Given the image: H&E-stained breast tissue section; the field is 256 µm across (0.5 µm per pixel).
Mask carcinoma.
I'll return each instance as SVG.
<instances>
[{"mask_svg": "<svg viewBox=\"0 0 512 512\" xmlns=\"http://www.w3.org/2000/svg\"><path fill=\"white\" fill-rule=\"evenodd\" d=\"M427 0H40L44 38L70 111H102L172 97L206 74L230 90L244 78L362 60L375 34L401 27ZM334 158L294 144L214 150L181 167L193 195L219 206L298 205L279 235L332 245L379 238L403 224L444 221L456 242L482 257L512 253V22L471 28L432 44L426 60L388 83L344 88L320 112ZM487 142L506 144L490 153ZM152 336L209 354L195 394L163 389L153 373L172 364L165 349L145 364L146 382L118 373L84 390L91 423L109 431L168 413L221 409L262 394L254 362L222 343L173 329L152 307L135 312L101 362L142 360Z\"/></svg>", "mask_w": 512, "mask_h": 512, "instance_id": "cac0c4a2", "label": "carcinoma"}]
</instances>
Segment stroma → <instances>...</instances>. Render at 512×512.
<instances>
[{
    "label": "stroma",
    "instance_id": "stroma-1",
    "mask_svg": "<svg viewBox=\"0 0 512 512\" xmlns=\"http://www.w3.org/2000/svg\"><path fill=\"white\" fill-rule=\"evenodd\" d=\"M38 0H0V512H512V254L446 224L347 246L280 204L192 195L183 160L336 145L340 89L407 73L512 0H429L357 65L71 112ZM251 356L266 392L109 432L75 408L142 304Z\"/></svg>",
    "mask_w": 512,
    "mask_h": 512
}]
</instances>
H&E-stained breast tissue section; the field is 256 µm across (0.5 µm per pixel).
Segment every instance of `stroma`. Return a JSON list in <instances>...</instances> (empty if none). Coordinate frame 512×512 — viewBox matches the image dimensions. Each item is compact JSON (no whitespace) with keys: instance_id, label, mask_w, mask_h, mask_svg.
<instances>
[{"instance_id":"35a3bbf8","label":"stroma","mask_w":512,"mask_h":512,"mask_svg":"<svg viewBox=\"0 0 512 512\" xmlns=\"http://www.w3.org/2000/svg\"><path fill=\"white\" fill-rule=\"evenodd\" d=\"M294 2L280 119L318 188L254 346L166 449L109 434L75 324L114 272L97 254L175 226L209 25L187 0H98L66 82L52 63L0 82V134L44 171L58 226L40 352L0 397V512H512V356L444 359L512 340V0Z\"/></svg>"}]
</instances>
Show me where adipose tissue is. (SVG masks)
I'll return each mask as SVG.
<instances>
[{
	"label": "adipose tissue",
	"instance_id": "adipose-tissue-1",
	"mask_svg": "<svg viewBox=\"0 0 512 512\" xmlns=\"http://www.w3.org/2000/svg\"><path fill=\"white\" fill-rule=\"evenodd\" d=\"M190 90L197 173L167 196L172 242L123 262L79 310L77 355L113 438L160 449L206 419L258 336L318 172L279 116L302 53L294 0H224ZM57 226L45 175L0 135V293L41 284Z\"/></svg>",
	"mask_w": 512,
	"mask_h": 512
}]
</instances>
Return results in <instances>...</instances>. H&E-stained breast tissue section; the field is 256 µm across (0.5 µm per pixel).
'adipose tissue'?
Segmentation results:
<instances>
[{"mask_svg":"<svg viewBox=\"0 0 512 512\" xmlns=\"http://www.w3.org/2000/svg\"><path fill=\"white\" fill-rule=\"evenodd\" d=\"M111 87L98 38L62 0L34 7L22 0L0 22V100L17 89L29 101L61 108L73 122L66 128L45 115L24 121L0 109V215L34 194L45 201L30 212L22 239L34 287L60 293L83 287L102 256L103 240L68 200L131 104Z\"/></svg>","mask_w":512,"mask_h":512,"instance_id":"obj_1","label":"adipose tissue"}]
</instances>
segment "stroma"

__________

### STATED TASK
Repeat every entry exactly as written above.

### COMPLETED EXERCISE
Given the image: H&E-stained breast tissue section; the field is 256 µm across (0.5 µm per pixel).
Mask carcinoma.
I'll return each instance as SVG.
<instances>
[{"mask_svg": "<svg viewBox=\"0 0 512 512\" xmlns=\"http://www.w3.org/2000/svg\"><path fill=\"white\" fill-rule=\"evenodd\" d=\"M427 0H40L44 38L70 111H102L172 97L206 74L230 90L244 78L362 60L375 34L401 27ZM334 158L294 144L214 150L181 167L193 195L219 206L298 205L279 235L332 245L379 238L403 224L444 221L456 242L482 257L512 253V22L471 28L432 44L426 60L388 83L344 88L320 112ZM487 142L506 144L490 153ZM152 336L209 354L195 394L163 389L153 373L172 364L165 349L145 364L146 382L118 373L84 390L91 423L109 431L168 413L221 409L262 394L254 362L222 343L173 329L152 307L135 312L101 362L142 360Z\"/></svg>", "mask_w": 512, "mask_h": 512, "instance_id": "cac0c4a2", "label": "carcinoma"}]
</instances>
Segment stroma → <instances>...</instances>. Render at 512×512.
<instances>
[{
    "label": "stroma",
    "instance_id": "stroma-1",
    "mask_svg": "<svg viewBox=\"0 0 512 512\" xmlns=\"http://www.w3.org/2000/svg\"><path fill=\"white\" fill-rule=\"evenodd\" d=\"M38 0H0V512H512V254L446 224L347 246L280 204L192 195L183 160L336 145L340 89L407 73L512 0H429L357 65L71 112ZM251 356L266 392L109 432L75 408L142 304Z\"/></svg>",
    "mask_w": 512,
    "mask_h": 512
}]
</instances>
H&E-stained breast tissue section; the field is 256 µm across (0.5 µm per pixel).
Segment every instance of `stroma`. Return a JSON list in <instances>...</instances> (empty if none). Coordinate frame 512×512 — viewBox matches the image dimensions. Each item is compact JSON (no whitespace) with keys: instance_id, label, mask_w, mask_h, mask_svg.
<instances>
[{"instance_id":"35a3bbf8","label":"stroma","mask_w":512,"mask_h":512,"mask_svg":"<svg viewBox=\"0 0 512 512\" xmlns=\"http://www.w3.org/2000/svg\"><path fill=\"white\" fill-rule=\"evenodd\" d=\"M294 2L280 119L318 188L254 346L166 449L109 434L75 324L114 272L97 254L175 226L209 25L187 0H98L66 82L52 63L0 82V134L44 171L58 226L40 352L0 397V512H512V356L444 359L512 340V0Z\"/></svg>"}]
</instances>
Show me where adipose tissue is. (SVG masks)
I'll return each mask as SVG.
<instances>
[{
	"label": "adipose tissue",
	"instance_id": "adipose-tissue-1",
	"mask_svg": "<svg viewBox=\"0 0 512 512\" xmlns=\"http://www.w3.org/2000/svg\"><path fill=\"white\" fill-rule=\"evenodd\" d=\"M190 90L197 173L167 196L172 242L123 262L79 310L77 355L113 438L160 449L206 419L258 336L318 172L279 116L302 53L294 0H224ZM57 226L45 175L0 135V293L41 284Z\"/></svg>",
	"mask_w": 512,
	"mask_h": 512
}]
</instances>
Return results in <instances>...</instances>. H&E-stained breast tissue section; the field is 256 µm across (0.5 µm per pixel).
'adipose tissue'?
Segmentation results:
<instances>
[{"mask_svg":"<svg viewBox=\"0 0 512 512\" xmlns=\"http://www.w3.org/2000/svg\"><path fill=\"white\" fill-rule=\"evenodd\" d=\"M111 87L98 38L62 0L34 7L22 0L0 22V100L17 89L29 101L61 108L73 122L66 128L45 115L24 121L0 109V215L34 194L45 201L30 212L22 239L34 287L60 293L83 287L102 256L103 240L68 200L131 104Z\"/></svg>","mask_w":512,"mask_h":512,"instance_id":"obj_1","label":"adipose tissue"}]
</instances>
segment "stroma"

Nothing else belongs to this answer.